_Listed entries:_

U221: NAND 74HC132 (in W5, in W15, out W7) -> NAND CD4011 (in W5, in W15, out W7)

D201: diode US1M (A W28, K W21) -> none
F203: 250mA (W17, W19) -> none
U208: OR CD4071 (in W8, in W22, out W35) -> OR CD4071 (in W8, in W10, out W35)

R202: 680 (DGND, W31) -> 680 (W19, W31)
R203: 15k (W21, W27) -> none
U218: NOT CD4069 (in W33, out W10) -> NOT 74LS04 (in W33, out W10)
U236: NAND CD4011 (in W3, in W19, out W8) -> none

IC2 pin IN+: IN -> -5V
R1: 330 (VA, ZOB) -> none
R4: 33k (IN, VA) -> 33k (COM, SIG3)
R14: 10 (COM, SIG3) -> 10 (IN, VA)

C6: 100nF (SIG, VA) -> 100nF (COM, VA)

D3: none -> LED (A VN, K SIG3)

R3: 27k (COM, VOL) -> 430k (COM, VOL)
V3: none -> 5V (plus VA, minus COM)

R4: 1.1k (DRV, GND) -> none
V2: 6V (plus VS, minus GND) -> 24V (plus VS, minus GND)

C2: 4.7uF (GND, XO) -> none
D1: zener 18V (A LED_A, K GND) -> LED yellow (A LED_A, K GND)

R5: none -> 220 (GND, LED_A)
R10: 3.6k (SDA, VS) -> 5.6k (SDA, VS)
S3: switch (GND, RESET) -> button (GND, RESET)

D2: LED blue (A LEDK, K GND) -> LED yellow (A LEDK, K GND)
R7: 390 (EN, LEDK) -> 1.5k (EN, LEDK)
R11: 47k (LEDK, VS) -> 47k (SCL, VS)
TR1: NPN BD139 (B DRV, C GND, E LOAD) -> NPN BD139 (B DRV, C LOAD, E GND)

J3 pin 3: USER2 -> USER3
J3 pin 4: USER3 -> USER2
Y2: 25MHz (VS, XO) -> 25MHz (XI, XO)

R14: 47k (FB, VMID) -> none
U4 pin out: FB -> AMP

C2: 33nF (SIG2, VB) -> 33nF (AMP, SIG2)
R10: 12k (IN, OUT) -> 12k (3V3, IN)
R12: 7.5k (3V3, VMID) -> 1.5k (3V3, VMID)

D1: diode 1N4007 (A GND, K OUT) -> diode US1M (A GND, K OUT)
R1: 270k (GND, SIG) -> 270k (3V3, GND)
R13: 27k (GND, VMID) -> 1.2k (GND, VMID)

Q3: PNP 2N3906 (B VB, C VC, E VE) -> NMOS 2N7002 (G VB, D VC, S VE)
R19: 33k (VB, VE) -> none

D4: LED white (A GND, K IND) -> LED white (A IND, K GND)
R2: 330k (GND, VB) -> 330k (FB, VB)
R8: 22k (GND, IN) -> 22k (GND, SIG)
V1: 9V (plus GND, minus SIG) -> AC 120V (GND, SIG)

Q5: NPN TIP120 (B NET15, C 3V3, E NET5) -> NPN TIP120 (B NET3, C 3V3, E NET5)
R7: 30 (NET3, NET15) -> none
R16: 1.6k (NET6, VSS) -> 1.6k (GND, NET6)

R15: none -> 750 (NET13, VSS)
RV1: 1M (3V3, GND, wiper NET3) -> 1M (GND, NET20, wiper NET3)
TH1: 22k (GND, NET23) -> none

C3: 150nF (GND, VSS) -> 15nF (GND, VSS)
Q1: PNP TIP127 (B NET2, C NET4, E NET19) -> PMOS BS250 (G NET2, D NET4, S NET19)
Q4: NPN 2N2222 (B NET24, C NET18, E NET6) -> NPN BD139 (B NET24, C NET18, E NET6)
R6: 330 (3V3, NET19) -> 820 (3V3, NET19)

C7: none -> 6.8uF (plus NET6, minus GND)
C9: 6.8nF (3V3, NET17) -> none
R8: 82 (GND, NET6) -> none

_What is needed:_
Number of lines in the listing above that include "NAND": state it and nothing else.

_The completed task:_
2